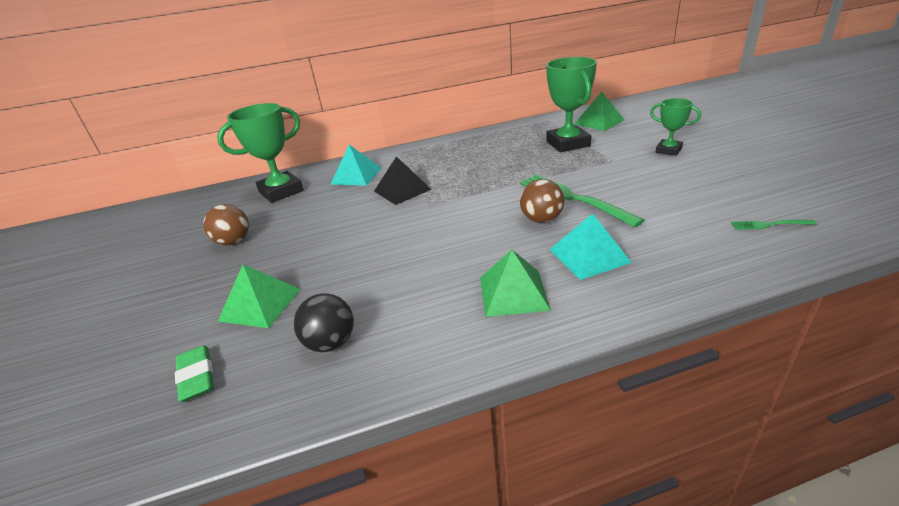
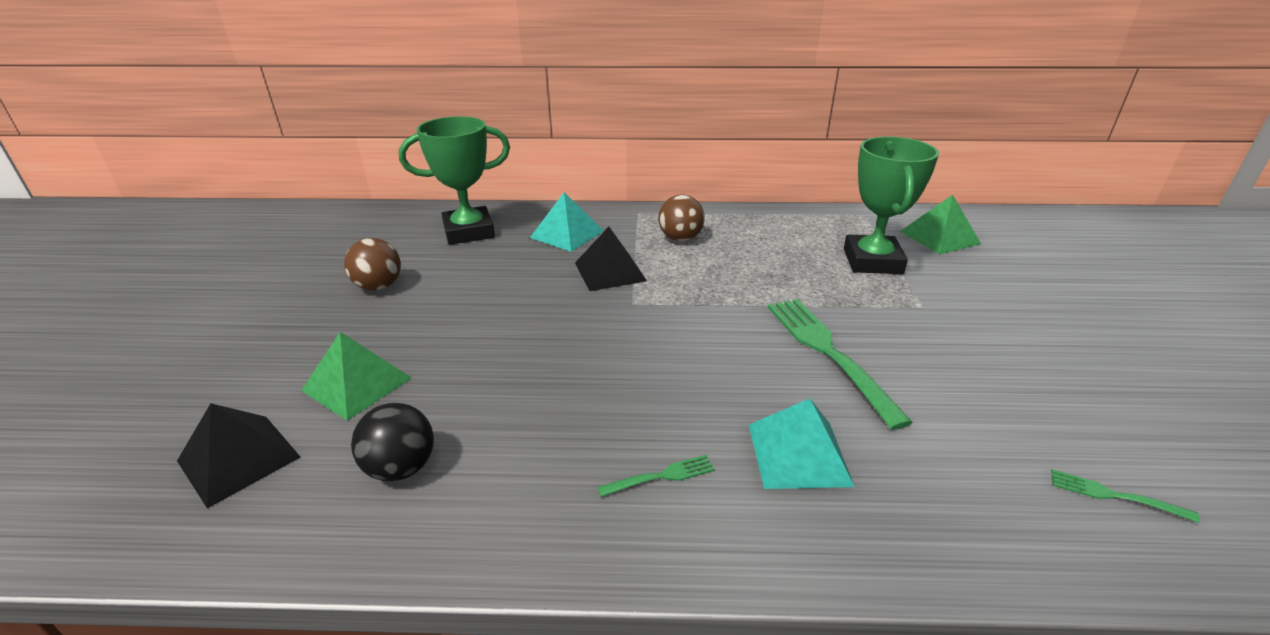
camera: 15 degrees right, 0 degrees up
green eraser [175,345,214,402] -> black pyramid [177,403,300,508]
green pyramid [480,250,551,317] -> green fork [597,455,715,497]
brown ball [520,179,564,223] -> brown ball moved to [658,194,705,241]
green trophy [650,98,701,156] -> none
--
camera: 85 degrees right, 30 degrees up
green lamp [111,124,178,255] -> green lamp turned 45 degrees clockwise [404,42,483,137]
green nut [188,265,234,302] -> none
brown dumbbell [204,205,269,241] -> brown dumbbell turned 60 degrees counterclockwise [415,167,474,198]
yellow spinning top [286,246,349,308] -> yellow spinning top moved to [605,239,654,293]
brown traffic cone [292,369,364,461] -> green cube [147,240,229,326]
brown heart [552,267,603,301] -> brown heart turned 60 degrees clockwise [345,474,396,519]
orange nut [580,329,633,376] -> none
--
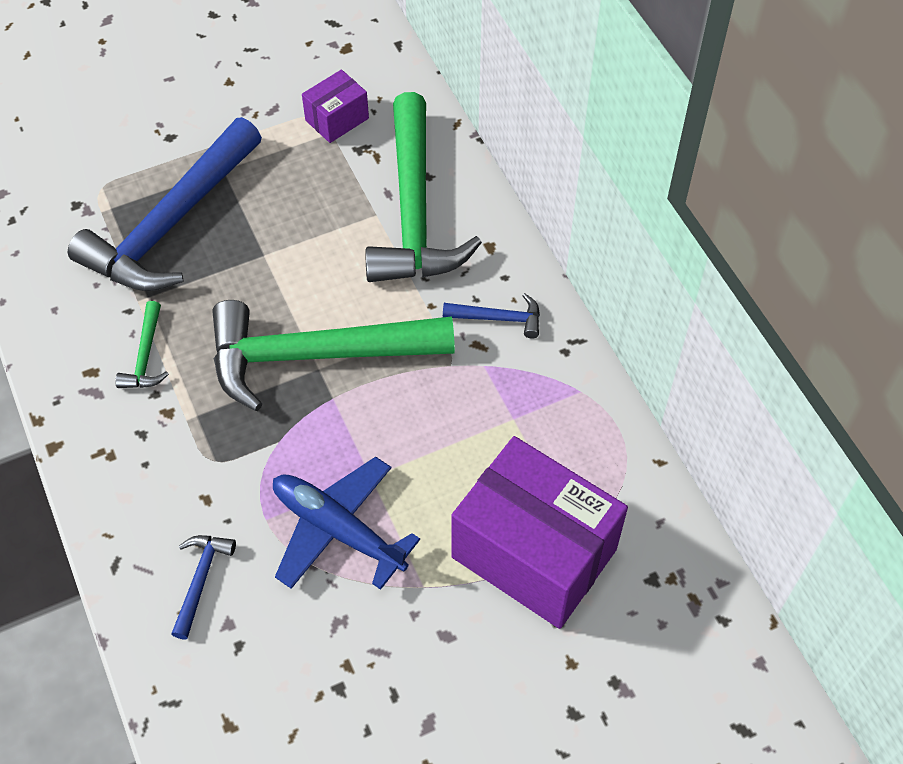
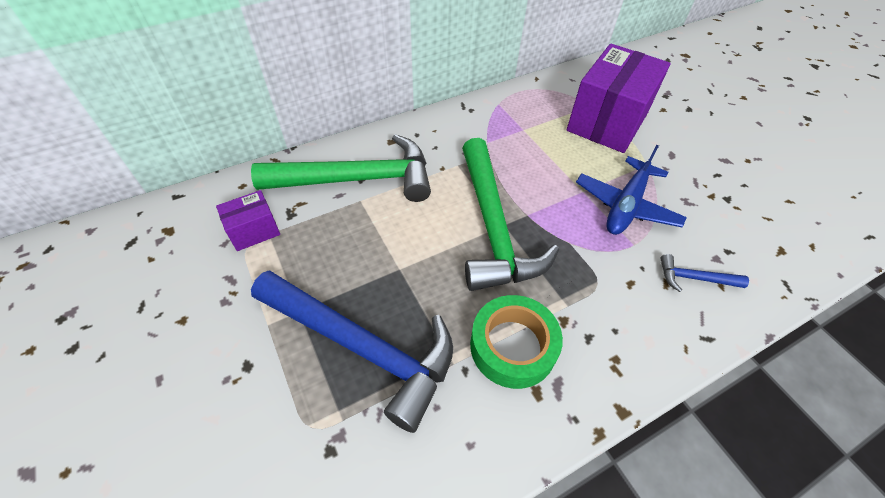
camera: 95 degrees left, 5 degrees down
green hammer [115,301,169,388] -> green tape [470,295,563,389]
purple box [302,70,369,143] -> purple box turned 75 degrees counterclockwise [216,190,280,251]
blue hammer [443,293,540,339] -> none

PROBLEM TO SOLVE:
Return, with no change at all, every line in the entries above from the line containing "camera: 15 degrees right, 0 degrees up" through the line containing "green trophy [650,98,701,156] -> none".

TASK RESULT:
camera: 15 degrees right, 0 degrees up
green eraser [175,345,214,402] -> black pyramid [177,403,300,508]
green pyramid [480,250,551,317] -> green fork [597,455,715,497]
brown ball [520,179,564,223] -> brown ball moved to [658,194,705,241]
green trophy [650,98,701,156] -> none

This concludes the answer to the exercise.